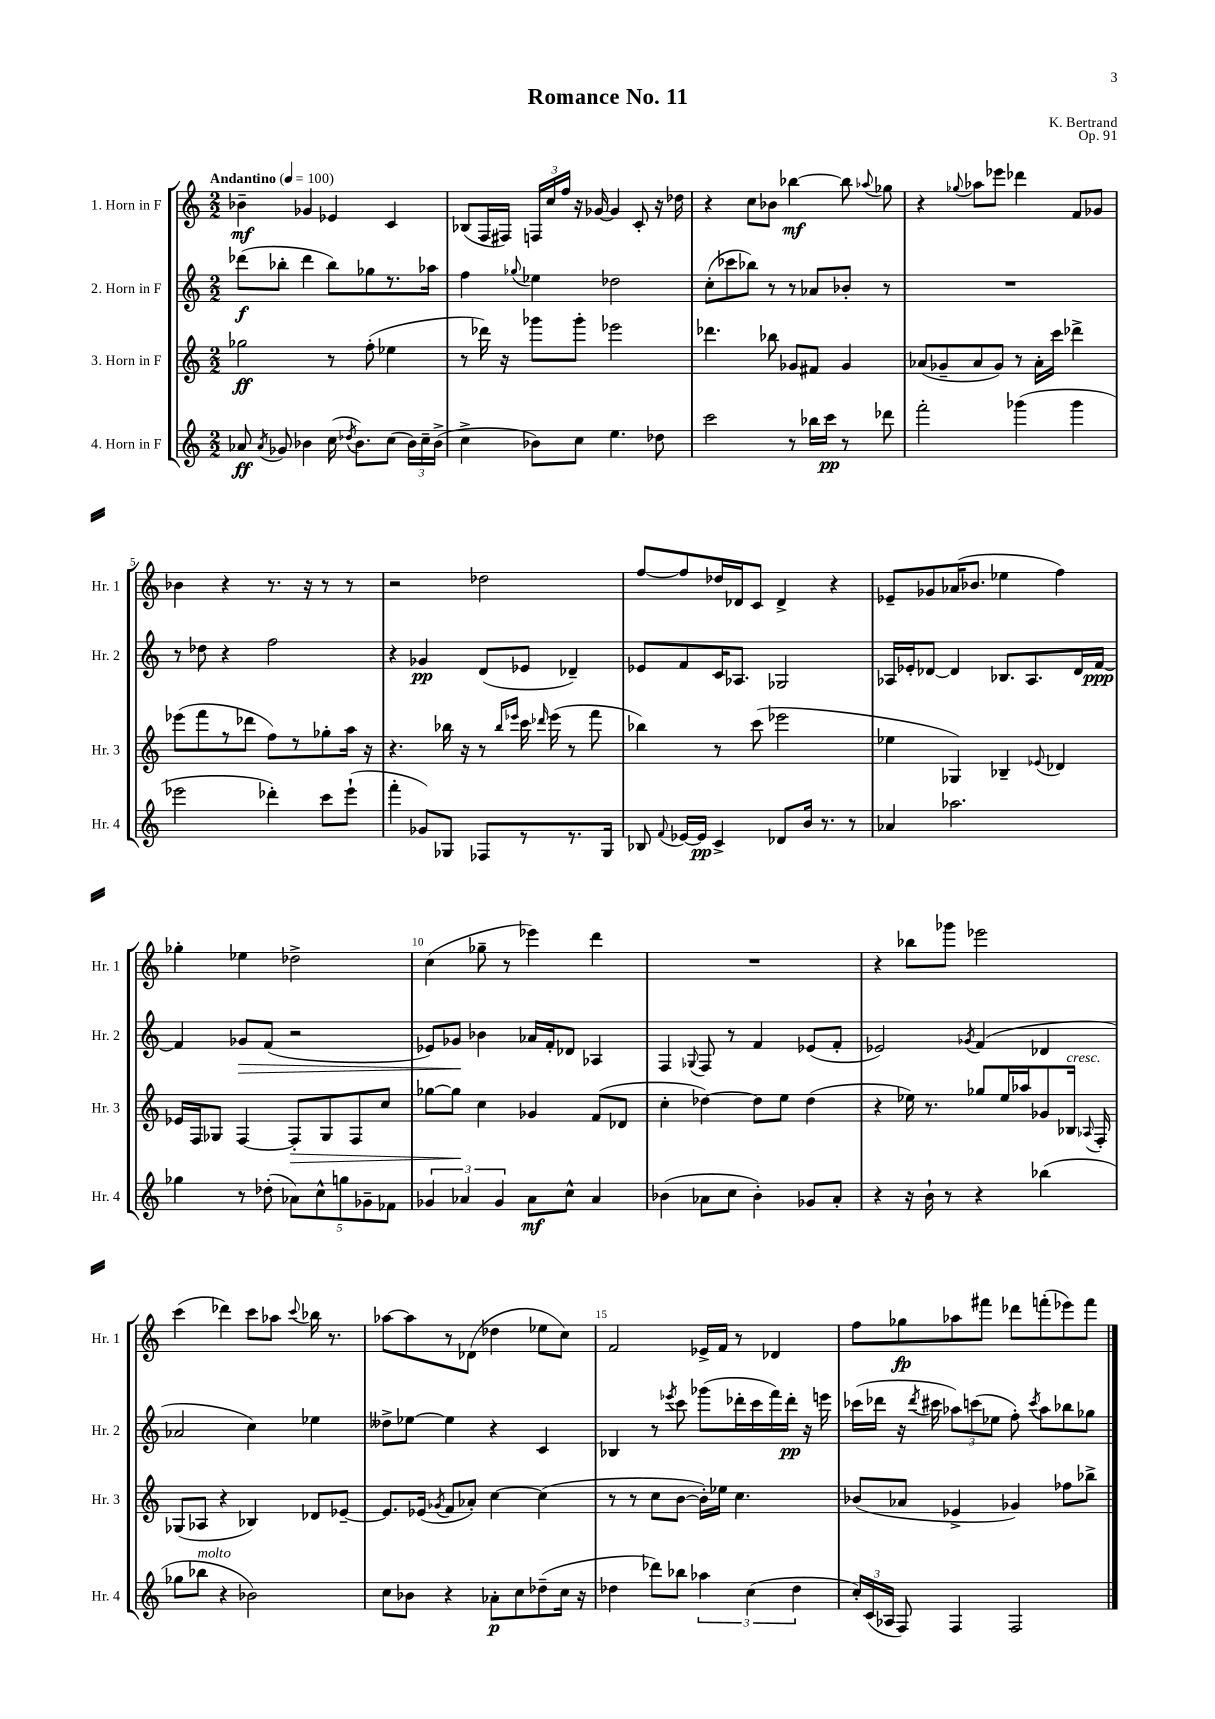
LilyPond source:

\header { title = "Romance No. 11" composer = "K. Bertrand" opus = "Op. 91" }
<<
\new StaffGroup <<
\new Staff = "s0" \with { instrumentName = "1. Horn in F" shortInstrumentName = "Hr. 1" } {
    \clef treble \key c \major \numericTimeSignature \time 2/2 \tempo "Andantino" 4 = 100
    \autoBeamOff bes'4--\mf ges'4 ees'4 c'4 |
    bes8[( f16 fis16]) \tuplet 3/2 { f16[ c''16 f''16] } r16 ges'16~ ges'4 c'8-. r16 des''16 |
    r4 c''8[ bes'8] bes''4~\mf bes''8 \appoggiatura { aes''8 } ges''8 |
    r4 \appoggiatura { ges''8 } aes''8[ ees'''8] des'''4 f'8[ ges'8] |
    bes'4 r4 r8. r16 r8 r8 |
    r2 des''2 |
    f''8[~ f''8 des''16 des'16 c'8] des'4-> r4 |
    ees'8[-- ges'8 aes'16( bes'8.] ees''4 f''4) |
    ges''4-. ees''4 des''2-> |
    c''4( ges''8-- r8 ees'''4) d'''4 |
    R1 |
    r4 bes''8[ ges'''8] ees'''2 |
    c'''4( des'''4) c'''8[ aes''8] \appoggiatura { c'''8 } bes''16 r8. |
    aes''8[~ aes''8 r8 des'8]( des''4 ees''8[ c''8]) |
    f'2 ees'16[-> f'16] r8 des'4 |
    f''8[ ges''8\fp aes''8 fis'''8] des'''8[ f'''8-.( ees'''8) f'''8] \bar "|." |
}
\new Staff = "s1" \with { instrumentName = "2. Horn in F" shortInstrumentName = "Hr. 2" } {
    \clef treble \key c \major \numericTimeSignature \time 2/2
    \autoBeamOff des'''8[\f( bes''8]-. des'''4 bes''8[) ges''8 r8. aes''16] |
    f''4 \appoggiatura { ges''8 } ees''4 des''2 |
    c''8[-.( ces'''8 bes''8]) r8 r8 aes'8[ bes'8]-. r8 |
    R1 |
    r8 des''8 r4 f''2 |
    r4 ges'4\pp d'8[( ees'8] des'4--) |
    ees'8[ f'8 c'16 aes8.] ges2 |
    aes16[ ees'16-. des'8]~ des'4 bes8.[ aes8. des'16 f'16]~\ppp |
    f'4 ges'8[\> f'8]( r2 |
    ees'8[) ges'8]\! bes'4 aes'16[ f'16-. des'8] aes4 |
    f4 \appoggiatura { ges8 } f8 r8 f'4 ees'8[( f'8]-. |
    ees'2) \acciaccatura { ges'8 } f'4( des'4 |
    aes'2 c''4) ees''4 |
    deses''8[-> ees''8]~ ees''4 r4 c'4 |
    bes4 r8 \acciaccatura { ees'''8 } c'''8 ges'''8[( des'''16-. c'''16 f'''16) des'''16]-.\pp r16 e'''16 |
    ces'''16[( des'''16] r16 \acciaccatura { des'''8 } cis'''16 \tuplet 3/2 { aes''8[) c'''8( ees''8] } f''8-.) \acciaccatura { c'''8 } aes''8[ bes''8 ges''8] \bar "|." |
}
\new Staff = "s2" \with { instrumentName = "3. Horn in F" shortInstrumentName = "Hr. 3" } {
    \clef treble \key c \major \numericTimeSignature \time 2/2
    \autoBeamOff ges''2\ff r8 f''8-.( ees''4 |
    r8 des'''16) r16 ges'''8[ ges'''8]-. ees'''2 |
    des'''4. bes''8 ges'8[ fis'8] ges'4 |
    aes'8[( ges'8-- aes'8 ges'8]) r8 aes'16[-. c'''16] des'''4-> |
    ees'''8[( f'''8 r8 des'''8] f''8[) r8 ges''8-. a''16] r16 |
    r4. bes''16 r16 r8 \grace { bes''16[ ees'''16] } c'''16 \grace { des'''16 } ees'''16( r8 f'''8 |
    bes''4) r8 c'''8( ees'''2 |
    ees''4 ges4) bes4-- \appoggiatura { ees'8 } des'4 |
    ees'16[ f16 ges8] f4~ f8[-.\> ges8 f8 c''8] |
    ges''8[~ ges''8]\! c''4 ges'4 f'8[( des'8] |
    c''4-. des''4~) des''8[ e''8] des''4( |
    r4 ees''16) r8. ges''8[ ees''16 aes''16 ges'8 bes16]^\markup { \italic "cresc." } \appoggiatura { aes8 } f16-. |
    ges8[( aes8] r4 bes4) des'8[ ees'8]~-- |
    ees'8.[ ees'16]( \acciaccatura { ges'8 } f'8[ aes'8]-.) c''4~ c''4( |
    r8 r8 c''8[ b'8]~ b'16[-.) ees''16] c''4. |
    bes'8[( aes'8] ees'4-> ges'4) fes''8[ bes''8]-> \bar "|." |
}
\new Staff = "s3" \with { instrumentName = "4. Horn in F" shortInstrumentName = "Hr. 4" } {
    \clef treble \key c \major \numericTimeSignature \time 2/2
    \autoBeamOff aes'8\ff \acciaccatura { aes'8 } ges'8 bes'4 c''16( \acciaccatura { des''8 } bes'8.[) c''8]( \tuplet 3/2 { bes'16[) c''16-- bes'16]->( } |
    c''4-> bes'8[) c''8] e''4. des''8 |
    c'''2 r8 bes''16[ c'''16]\pp r8 des'''8 |
    f'''2-. ges'''4( ges'''4 |
    ees'''2 des'''4-.) c'''8[ ees'''8]-!( |
    f'''4-. ges'8[) ges8] fes8[ r8 r8. ges16] |
    bes8 \appoggiatura { f'8 } ees'16[~ ees'16]\pp c'4-> des'8[ b'16] r8. r8 |
    aes'4 aes''2. |
    ges''4 r8 des''8-.( \tuplet 5/4 { aes'8[) c''8-^ g''8 ges'8-- fes'8] } |
    \tuplet 3/2 { ges'4 aes'4 ges'4 } aes'8[\mf c''8]-^ aes'4 |
    bes'4( aes'8[ c''8] bes'4-.) ges'8[ aes'8]-. |
    r4 r16 b'16-! r8 r4 bes''4( |
    ges''8[ bes''8]^\markup { \italic "molto" } r4 bes'2) |
    c''8[ bes'8] r4 aes'8[-.\p c''8 des''8--( c''16] r16 |
    des''4 des'''8[) bes''8] \tuplet 3/2 { aes''4 c''4( des''4 } |
    \tuplet 3/2 { c''16[-.) c'16( aes16] } f8) f4 f2 \bar "|." |
}
>>
>>
\layout { \context { \Score \override BarNumber.break-visibility = ##(#f #t #t) barNumberVisibility = #(every-nth-bar-number-visible 5) } }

┄┄┄┄┄┄┄┄┄┄

** STATED EXERCISE **
How many lines in the rows above contain the string "italic"? Case counts. Reply with the number alone.

** TASK OUTPUT **
2